→ What is expected
Up to and including the line that contains "camera: 15 degrees left, 0 degrees up", write out each line of the material from its first line, exactly.

→ Input records
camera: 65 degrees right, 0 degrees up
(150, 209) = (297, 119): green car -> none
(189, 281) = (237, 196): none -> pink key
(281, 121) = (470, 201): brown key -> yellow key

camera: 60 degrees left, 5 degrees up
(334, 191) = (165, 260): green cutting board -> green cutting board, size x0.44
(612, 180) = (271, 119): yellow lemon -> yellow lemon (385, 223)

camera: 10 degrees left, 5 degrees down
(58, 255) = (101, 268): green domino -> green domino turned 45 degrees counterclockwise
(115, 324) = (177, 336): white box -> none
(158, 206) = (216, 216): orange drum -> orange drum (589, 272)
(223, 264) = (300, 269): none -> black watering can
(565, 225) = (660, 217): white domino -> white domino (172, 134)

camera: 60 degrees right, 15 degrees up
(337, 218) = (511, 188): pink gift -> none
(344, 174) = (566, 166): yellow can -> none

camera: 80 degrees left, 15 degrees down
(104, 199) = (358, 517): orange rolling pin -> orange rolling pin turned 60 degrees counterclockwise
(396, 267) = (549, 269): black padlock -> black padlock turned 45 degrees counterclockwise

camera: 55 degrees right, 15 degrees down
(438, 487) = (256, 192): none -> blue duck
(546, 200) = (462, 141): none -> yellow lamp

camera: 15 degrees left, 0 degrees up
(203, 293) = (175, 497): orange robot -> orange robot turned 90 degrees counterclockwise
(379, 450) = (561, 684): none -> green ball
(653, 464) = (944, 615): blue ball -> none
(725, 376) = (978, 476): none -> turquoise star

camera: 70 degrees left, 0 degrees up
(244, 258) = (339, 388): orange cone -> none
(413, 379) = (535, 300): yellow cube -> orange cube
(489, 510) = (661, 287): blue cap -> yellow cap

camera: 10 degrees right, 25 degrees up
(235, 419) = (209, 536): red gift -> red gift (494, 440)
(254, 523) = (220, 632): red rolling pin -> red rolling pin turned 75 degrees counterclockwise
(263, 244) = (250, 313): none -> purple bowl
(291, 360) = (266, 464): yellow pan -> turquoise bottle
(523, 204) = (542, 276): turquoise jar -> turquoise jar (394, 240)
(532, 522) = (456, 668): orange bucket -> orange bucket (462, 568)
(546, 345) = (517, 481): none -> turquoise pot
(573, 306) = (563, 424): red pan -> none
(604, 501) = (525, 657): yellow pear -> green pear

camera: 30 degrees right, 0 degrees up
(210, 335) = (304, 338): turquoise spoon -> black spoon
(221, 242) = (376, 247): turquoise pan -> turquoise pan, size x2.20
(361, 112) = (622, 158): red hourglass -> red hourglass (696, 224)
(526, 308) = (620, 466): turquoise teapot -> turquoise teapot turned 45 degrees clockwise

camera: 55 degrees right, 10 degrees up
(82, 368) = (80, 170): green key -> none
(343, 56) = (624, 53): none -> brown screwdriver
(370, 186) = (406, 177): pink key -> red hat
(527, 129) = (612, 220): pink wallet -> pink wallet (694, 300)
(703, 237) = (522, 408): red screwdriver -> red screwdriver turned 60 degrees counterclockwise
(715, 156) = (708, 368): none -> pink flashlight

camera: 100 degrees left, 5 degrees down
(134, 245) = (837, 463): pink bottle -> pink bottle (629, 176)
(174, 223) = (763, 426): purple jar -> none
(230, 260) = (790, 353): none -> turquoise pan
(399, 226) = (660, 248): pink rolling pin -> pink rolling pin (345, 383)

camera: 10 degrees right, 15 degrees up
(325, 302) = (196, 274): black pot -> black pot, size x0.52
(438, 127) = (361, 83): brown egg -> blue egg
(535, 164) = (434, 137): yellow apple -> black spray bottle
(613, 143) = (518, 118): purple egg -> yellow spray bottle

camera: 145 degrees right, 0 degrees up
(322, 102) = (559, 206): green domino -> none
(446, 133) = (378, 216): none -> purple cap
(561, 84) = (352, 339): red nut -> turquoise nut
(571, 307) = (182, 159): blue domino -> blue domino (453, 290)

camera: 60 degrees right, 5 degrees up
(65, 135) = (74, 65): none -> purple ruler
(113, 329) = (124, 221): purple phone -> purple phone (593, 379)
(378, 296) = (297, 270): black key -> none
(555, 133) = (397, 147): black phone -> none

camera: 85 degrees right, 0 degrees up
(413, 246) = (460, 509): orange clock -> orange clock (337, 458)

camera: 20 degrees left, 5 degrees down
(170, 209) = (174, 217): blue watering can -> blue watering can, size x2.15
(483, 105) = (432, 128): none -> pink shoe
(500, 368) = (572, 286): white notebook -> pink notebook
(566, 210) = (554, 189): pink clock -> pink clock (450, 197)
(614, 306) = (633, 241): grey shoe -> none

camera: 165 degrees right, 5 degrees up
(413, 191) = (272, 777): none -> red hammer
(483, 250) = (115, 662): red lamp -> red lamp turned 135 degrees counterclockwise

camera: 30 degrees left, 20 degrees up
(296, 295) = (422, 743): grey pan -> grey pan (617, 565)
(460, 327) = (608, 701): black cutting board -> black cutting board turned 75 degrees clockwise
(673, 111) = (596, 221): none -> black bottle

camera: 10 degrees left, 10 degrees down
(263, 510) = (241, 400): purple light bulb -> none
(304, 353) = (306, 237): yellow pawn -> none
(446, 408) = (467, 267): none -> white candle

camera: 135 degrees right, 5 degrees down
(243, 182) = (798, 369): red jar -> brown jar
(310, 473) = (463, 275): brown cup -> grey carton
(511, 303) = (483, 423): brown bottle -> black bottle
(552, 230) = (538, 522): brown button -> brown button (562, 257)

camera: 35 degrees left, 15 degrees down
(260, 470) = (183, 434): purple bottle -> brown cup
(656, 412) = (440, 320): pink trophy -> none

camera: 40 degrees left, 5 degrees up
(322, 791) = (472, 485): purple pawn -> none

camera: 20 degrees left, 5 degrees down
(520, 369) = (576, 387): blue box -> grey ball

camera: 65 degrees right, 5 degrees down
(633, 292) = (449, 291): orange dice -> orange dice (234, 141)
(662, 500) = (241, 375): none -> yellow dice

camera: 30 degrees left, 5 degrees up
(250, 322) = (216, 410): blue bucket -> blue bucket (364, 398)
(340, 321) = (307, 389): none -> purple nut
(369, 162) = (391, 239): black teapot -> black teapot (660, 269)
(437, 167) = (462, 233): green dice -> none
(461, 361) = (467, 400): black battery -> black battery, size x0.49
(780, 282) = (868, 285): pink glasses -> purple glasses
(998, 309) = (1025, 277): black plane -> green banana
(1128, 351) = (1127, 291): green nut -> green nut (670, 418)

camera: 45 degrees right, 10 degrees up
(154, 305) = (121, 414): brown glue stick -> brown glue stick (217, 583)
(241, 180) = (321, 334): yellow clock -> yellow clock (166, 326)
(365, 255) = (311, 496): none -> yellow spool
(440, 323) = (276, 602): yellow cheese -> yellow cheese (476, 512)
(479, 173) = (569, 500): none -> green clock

→ Result
camera: 65 degrees right, 0 degrees up
(150, 209) = (297, 119): green car -> none
(189, 281) = (237, 196): none -> pink key
(281, 121) = (470, 201): brown key -> yellow key

camera: 60 degrees left, 5 degrees up
(334, 191) = (165, 260): green cutting board -> green cutting board, size x0.44
(612, 180) = (271, 119): yellow lemon -> yellow lemon (385, 223)

camera: 10 degrees left, 5 degrees down
(58, 255) = (101, 268): green domino -> green domino turned 45 degrees counterclockwise
(115, 324) = (177, 336): white box -> none
(158, 206) = (216, 216): orange drum -> orange drum (589, 272)
(223, 264) = (300, 269): none -> black watering can
(565, 225) = (660, 217): white domino -> white domino (172, 134)

camera: 60 degrees right, 15 degrees up
(337, 218) = (511, 188): pink gift -> none
(344, 174) = (566, 166): yellow can -> none

camera: 80 degrees left, 15 degrees down
(104, 199) = (358, 517): orange rolling pin -> orange rolling pin turned 60 degrees counterclockwise
(396, 267) = (549, 269): black padlock -> black padlock turned 45 degrees counterclockwise

camera: 55 degrees right, 15 degrees down
(438, 487) = (256, 192): none -> blue duck
(546, 200) = (462, 141): none -> yellow lamp

camera: 15 degrees left, 0 degrees up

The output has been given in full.